## What you are asked to do
Output exactly the lines from the one holding "camera: 50 degrees left, 5 degrees up" through the final line of the entries.

(Source records Opens)

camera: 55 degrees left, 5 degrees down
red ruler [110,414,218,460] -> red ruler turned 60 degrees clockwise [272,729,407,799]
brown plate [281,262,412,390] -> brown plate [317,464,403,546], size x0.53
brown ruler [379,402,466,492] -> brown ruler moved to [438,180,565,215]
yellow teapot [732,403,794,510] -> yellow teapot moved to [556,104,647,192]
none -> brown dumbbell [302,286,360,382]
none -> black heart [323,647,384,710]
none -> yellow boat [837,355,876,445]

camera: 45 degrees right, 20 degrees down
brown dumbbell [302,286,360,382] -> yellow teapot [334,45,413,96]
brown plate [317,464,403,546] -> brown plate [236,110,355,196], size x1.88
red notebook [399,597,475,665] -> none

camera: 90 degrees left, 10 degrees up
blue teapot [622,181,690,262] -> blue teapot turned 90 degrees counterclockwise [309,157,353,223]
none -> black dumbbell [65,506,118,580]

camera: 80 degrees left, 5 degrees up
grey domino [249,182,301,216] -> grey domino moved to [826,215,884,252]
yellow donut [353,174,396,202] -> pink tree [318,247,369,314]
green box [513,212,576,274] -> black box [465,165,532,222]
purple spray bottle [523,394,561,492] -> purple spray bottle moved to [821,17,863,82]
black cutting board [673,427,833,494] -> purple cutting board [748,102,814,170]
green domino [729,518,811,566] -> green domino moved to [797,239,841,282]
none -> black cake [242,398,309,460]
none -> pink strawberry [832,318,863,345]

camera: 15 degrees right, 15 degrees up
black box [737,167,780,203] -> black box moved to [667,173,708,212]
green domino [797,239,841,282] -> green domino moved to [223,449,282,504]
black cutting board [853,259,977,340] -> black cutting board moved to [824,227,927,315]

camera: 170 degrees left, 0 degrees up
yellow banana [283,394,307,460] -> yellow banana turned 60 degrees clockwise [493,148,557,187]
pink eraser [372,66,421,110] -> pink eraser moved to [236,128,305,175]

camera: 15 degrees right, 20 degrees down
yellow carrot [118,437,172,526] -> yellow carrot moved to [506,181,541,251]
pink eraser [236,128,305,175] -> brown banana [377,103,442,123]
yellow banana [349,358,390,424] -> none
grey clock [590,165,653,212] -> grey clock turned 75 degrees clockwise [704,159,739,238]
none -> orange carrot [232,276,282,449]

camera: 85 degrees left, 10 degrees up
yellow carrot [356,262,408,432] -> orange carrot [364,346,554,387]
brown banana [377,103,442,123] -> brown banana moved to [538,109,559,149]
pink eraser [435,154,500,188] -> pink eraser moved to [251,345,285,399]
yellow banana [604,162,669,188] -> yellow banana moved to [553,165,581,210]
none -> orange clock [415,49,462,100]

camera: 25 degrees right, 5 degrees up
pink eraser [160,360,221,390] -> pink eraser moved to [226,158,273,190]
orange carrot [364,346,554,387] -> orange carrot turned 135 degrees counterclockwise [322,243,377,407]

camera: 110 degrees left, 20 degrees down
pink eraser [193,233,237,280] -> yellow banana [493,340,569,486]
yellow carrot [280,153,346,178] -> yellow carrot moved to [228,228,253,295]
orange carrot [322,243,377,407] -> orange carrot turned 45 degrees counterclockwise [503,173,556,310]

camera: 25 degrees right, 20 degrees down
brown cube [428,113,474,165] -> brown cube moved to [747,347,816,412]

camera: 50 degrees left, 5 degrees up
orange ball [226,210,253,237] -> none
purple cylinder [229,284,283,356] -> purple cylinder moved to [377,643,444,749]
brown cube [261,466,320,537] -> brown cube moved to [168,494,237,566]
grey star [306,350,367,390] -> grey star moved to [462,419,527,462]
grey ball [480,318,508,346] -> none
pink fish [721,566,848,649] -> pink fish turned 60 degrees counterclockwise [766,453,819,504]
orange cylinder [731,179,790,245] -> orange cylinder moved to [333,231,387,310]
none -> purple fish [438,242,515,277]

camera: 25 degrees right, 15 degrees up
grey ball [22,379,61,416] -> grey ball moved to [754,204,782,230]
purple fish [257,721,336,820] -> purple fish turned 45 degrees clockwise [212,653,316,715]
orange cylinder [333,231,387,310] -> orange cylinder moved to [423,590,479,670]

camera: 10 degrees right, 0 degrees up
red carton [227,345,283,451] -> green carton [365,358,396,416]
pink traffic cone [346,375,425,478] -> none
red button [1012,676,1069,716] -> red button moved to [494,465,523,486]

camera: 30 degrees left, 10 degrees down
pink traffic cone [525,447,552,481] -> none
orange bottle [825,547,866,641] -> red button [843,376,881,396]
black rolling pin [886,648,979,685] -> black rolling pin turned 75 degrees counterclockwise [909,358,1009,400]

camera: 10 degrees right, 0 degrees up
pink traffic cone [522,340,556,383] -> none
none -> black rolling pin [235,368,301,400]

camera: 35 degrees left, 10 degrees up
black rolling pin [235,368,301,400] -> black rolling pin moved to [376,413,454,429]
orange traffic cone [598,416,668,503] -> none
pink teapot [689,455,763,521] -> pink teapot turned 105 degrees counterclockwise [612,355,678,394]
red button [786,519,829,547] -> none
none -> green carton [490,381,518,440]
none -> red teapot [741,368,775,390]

(Source records Closes)

## Your solution
camera: 50 degrees left, 5 degrees up
orange ball [226,210,253,237] -> none
purple cylinder [229,284,283,356] -> purple cylinder moved to [377,643,444,749]
brown cube [261,466,320,537] -> brown cube moved to [168,494,237,566]
grey star [306,350,367,390] -> grey star moved to [462,419,527,462]
grey ball [480,318,508,346] -> none
pink fish [721,566,848,649] -> pink fish turned 60 degrees counterclockwise [766,453,819,504]
orange cylinder [731,179,790,245] -> orange cylinder moved to [333,231,387,310]
none -> purple fish [438,242,515,277]

camera: 25 degrees right, 15 degrees up
grey ball [22,379,61,416] -> grey ball moved to [754,204,782,230]
purple fish [257,721,336,820] -> purple fish turned 45 degrees clockwise [212,653,316,715]
orange cylinder [333,231,387,310] -> orange cylinder moved to [423,590,479,670]

camera: 10 degrees right, 0 degrees up
red carton [227,345,283,451] -> green carton [365,358,396,416]
pink traffic cone [346,375,425,478] -> none
red button [1012,676,1069,716] -> red button moved to [494,465,523,486]

camera: 30 degrees left, 10 degrees down
pink traffic cone [525,447,552,481] -> none
orange bottle [825,547,866,641] -> red button [843,376,881,396]
black rolling pin [886,648,979,685] -> black rolling pin turned 75 degrees counterclockwise [909,358,1009,400]

camera: 10 degrees right, 0 degrees up
pink traffic cone [522,340,556,383] -> none
none -> black rolling pin [235,368,301,400]

camera: 35 degrees left, 10 degrees up
black rolling pin [235,368,301,400] -> black rolling pin moved to [376,413,454,429]
orange traffic cone [598,416,668,503] -> none
pink teapot [689,455,763,521] -> pink teapot turned 105 degrees counterclockwise [612,355,678,394]
red button [786,519,829,547] -> none
none -> green carton [490,381,518,440]
none -> red teapot [741,368,775,390]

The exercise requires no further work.